Requirement:
Your answer must be the full listing, reproduced word for word.

Information shown:
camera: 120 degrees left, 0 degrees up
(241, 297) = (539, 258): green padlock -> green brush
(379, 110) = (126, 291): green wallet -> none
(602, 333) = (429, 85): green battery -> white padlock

Output of the exercise:
camera: 120 degrees left, 0 degrees up
(241, 297) = (539, 258): green padlock -> green brush
(379, 110) = (126, 291): green wallet -> none
(602, 333) = (429, 85): green battery -> white padlock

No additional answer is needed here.